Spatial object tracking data
>>>>
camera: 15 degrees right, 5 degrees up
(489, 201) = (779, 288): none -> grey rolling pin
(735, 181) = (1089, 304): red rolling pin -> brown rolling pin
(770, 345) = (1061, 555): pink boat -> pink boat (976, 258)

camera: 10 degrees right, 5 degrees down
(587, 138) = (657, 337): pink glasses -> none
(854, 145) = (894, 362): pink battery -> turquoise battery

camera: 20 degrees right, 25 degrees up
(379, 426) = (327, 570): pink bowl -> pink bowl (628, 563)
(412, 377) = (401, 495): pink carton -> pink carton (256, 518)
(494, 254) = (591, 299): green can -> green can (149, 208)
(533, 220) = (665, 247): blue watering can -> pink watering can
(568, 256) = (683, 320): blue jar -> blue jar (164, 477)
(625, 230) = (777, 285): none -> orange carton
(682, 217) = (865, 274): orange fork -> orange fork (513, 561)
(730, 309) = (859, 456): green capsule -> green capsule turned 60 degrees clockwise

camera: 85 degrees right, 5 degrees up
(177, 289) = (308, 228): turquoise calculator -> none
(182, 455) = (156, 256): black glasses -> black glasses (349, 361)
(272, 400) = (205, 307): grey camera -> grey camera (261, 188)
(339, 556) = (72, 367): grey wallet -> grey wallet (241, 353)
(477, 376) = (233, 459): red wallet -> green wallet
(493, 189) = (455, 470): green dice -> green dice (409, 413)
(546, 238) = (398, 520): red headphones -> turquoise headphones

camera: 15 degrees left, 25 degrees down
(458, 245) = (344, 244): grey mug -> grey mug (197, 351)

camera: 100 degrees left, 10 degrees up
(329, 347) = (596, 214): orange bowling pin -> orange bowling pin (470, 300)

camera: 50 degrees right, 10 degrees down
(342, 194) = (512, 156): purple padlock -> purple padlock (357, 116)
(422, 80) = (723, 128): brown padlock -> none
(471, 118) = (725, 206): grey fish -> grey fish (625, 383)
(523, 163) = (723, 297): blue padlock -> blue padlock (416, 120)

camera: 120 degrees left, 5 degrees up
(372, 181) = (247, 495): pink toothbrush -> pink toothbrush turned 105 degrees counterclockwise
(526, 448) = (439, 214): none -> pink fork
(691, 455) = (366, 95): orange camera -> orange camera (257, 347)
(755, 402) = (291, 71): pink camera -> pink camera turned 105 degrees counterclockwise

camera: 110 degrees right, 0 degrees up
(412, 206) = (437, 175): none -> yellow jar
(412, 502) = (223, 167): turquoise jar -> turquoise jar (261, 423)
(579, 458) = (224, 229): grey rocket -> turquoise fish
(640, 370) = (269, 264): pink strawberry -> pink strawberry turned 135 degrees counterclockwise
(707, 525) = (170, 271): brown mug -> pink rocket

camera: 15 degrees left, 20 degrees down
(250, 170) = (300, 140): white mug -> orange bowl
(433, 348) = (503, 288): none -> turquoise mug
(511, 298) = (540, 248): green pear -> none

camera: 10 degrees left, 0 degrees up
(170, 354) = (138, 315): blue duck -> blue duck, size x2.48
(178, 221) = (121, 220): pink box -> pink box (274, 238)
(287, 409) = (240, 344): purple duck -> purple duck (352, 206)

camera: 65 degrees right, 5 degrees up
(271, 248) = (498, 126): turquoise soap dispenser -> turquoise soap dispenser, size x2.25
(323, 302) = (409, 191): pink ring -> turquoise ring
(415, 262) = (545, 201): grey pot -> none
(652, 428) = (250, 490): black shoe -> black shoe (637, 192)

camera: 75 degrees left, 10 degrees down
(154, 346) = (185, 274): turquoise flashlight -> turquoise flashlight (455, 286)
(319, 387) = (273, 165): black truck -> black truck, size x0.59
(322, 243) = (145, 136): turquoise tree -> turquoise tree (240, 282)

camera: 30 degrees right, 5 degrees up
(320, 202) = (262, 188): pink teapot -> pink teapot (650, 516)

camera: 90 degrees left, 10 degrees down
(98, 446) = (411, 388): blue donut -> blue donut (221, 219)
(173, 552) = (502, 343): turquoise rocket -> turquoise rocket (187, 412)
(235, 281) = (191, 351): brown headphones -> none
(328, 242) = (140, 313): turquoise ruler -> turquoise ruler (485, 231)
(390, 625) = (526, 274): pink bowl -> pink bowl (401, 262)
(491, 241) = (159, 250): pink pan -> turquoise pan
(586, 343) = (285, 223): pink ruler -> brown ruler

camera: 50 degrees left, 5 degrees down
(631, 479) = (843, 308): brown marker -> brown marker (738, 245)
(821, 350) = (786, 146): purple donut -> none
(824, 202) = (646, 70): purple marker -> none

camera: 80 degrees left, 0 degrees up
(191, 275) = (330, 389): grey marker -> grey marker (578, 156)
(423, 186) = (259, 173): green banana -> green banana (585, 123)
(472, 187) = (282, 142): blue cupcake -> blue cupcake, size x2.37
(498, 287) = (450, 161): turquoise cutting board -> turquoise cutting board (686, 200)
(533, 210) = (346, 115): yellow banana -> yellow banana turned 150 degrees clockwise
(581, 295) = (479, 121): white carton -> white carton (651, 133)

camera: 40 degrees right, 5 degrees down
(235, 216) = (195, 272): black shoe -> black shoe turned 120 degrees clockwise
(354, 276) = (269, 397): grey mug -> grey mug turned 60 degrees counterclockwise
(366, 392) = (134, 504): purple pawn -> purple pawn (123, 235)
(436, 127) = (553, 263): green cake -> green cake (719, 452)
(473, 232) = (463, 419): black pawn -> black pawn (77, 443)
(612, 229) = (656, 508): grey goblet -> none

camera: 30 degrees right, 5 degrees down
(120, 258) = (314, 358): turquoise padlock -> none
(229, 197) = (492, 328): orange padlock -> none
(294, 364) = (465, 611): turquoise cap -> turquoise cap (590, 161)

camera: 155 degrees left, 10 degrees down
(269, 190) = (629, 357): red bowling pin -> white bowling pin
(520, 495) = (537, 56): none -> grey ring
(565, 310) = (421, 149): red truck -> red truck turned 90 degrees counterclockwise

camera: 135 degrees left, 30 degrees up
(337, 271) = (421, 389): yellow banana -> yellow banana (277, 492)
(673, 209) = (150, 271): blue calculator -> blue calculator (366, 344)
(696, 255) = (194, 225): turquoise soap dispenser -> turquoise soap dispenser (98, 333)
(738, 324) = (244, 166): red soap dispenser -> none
<<<<
Instructions for the task: Give every entry again in full, precisely as written above.

Your solution:
camera: 15 degrees right, 5 degrees up
(489, 201) = (779, 288): none -> grey rolling pin
(735, 181) = (1089, 304): red rolling pin -> brown rolling pin
(770, 345) = (1061, 555): pink boat -> pink boat (976, 258)

camera: 10 degrees right, 5 degrees down
(587, 138) = (657, 337): pink glasses -> none
(854, 145) = (894, 362): pink battery -> turquoise battery

camera: 20 degrees right, 25 degrees up
(379, 426) = (327, 570): pink bowl -> pink bowl (628, 563)
(412, 377) = (401, 495): pink carton -> pink carton (256, 518)
(494, 254) = (591, 299): green can -> green can (149, 208)
(533, 220) = (665, 247): blue watering can -> pink watering can
(568, 256) = (683, 320): blue jar -> blue jar (164, 477)
(625, 230) = (777, 285): none -> orange carton
(682, 217) = (865, 274): orange fork -> orange fork (513, 561)
(730, 309) = (859, 456): green capsule -> green capsule turned 60 degrees clockwise

camera: 85 degrees right, 5 degrees up
(177, 289) = (308, 228): turquoise calculator -> none
(182, 455) = (156, 256): black glasses -> black glasses (349, 361)
(272, 400) = (205, 307): grey camera -> grey camera (261, 188)
(339, 556) = (72, 367): grey wallet -> grey wallet (241, 353)
(477, 376) = (233, 459): red wallet -> green wallet
(493, 189) = (455, 470): green dice -> green dice (409, 413)
(546, 238) = (398, 520): red headphones -> turquoise headphones

camera: 15 degrees left, 25 degrees down
(458, 245) = (344, 244): grey mug -> grey mug (197, 351)

camera: 100 degrees left, 10 degrees up
(329, 347) = (596, 214): orange bowling pin -> orange bowling pin (470, 300)

camera: 50 degrees right, 10 degrees down
(342, 194) = (512, 156): purple padlock -> purple padlock (357, 116)
(422, 80) = (723, 128): brown padlock -> none
(471, 118) = (725, 206): grey fish -> grey fish (625, 383)
(523, 163) = (723, 297): blue padlock -> blue padlock (416, 120)

camera: 120 degrees left, 5 degrees up
(372, 181) = (247, 495): pink toothbrush -> pink toothbrush turned 105 degrees counterclockwise
(526, 448) = (439, 214): none -> pink fork
(691, 455) = (366, 95): orange camera -> orange camera (257, 347)
(755, 402) = (291, 71): pink camera -> pink camera turned 105 degrees counterclockwise

camera: 110 degrees right, 0 degrees up
(412, 206) = (437, 175): none -> yellow jar
(412, 502) = (223, 167): turquoise jar -> turquoise jar (261, 423)
(579, 458) = (224, 229): grey rocket -> turquoise fish
(640, 370) = (269, 264): pink strawberry -> pink strawberry turned 135 degrees counterclockwise
(707, 525) = (170, 271): brown mug -> pink rocket

camera: 15 degrees left, 20 degrees down
(250, 170) = (300, 140): white mug -> orange bowl
(433, 348) = (503, 288): none -> turquoise mug
(511, 298) = (540, 248): green pear -> none

camera: 10 degrees left, 0 degrees up
(170, 354) = (138, 315): blue duck -> blue duck, size x2.48
(178, 221) = (121, 220): pink box -> pink box (274, 238)
(287, 409) = (240, 344): purple duck -> purple duck (352, 206)

camera: 65 degrees right, 5 degrees up
(271, 248) = (498, 126): turquoise soap dispenser -> turquoise soap dispenser, size x2.25
(323, 302) = (409, 191): pink ring -> turquoise ring
(415, 262) = (545, 201): grey pot -> none
(652, 428) = (250, 490): black shoe -> black shoe (637, 192)

camera: 75 degrees left, 10 degrees down
(154, 346) = (185, 274): turquoise flashlight -> turquoise flashlight (455, 286)
(319, 387) = (273, 165): black truck -> black truck, size x0.59
(322, 243) = (145, 136): turquoise tree -> turquoise tree (240, 282)

camera: 30 degrees right, 5 degrees up
(320, 202) = (262, 188): pink teapot -> pink teapot (650, 516)

camera: 90 degrees left, 10 degrees down
(98, 446) = (411, 388): blue donut -> blue donut (221, 219)
(173, 552) = (502, 343): turquoise rocket -> turquoise rocket (187, 412)
(235, 281) = (191, 351): brown headphones -> none
(328, 242) = (140, 313): turquoise ruler -> turquoise ruler (485, 231)
(390, 625) = (526, 274): pink bowl -> pink bowl (401, 262)
(491, 241) = (159, 250): pink pan -> turquoise pan
(586, 343) = (285, 223): pink ruler -> brown ruler

camera: 50 degrees left, 5 degrees down
(631, 479) = (843, 308): brown marker -> brown marker (738, 245)
(821, 350) = (786, 146): purple donut -> none
(824, 202) = (646, 70): purple marker -> none

camera: 80 degrees left, 0 degrees up
(191, 275) = (330, 389): grey marker -> grey marker (578, 156)
(423, 186) = (259, 173): green banana -> green banana (585, 123)
(472, 187) = (282, 142): blue cupcake -> blue cupcake, size x2.37
(498, 287) = (450, 161): turquoise cutting board -> turquoise cutting board (686, 200)
(533, 210) = (346, 115): yellow banana -> yellow banana turned 150 degrees clockwise
(581, 295) = (479, 121): white carton -> white carton (651, 133)

camera: 40 degrees right, 5 degrees down
(235, 216) = (195, 272): black shoe -> black shoe turned 120 degrees clockwise
(354, 276) = (269, 397): grey mug -> grey mug turned 60 degrees counterclockwise
(366, 392) = (134, 504): purple pawn -> purple pawn (123, 235)
(436, 127) = (553, 263): green cake -> green cake (719, 452)
(473, 232) = (463, 419): black pawn -> black pawn (77, 443)
(612, 229) = (656, 508): grey goblet -> none

camera: 30 degrees right, 5 degrees down
(120, 258) = (314, 358): turquoise padlock -> none
(229, 197) = (492, 328): orange padlock -> none
(294, 364) = (465, 611): turquoise cap -> turquoise cap (590, 161)

camera: 155 degrees left, 10 degrees down
(269, 190) = (629, 357): red bowling pin -> white bowling pin
(520, 495) = (537, 56): none -> grey ring
(565, 310) = (421, 149): red truck -> red truck turned 90 degrees counterclockwise

camera: 135 degrees left, 30 degrees up
(337, 271) = (421, 389): yellow banana -> yellow banana (277, 492)
(673, 209) = (150, 271): blue calculator -> blue calculator (366, 344)
(696, 255) = (194, 225): turquoise soap dispenser -> turquoise soap dispenser (98, 333)
(738, 324) = (244, 166): red soap dispenser -> none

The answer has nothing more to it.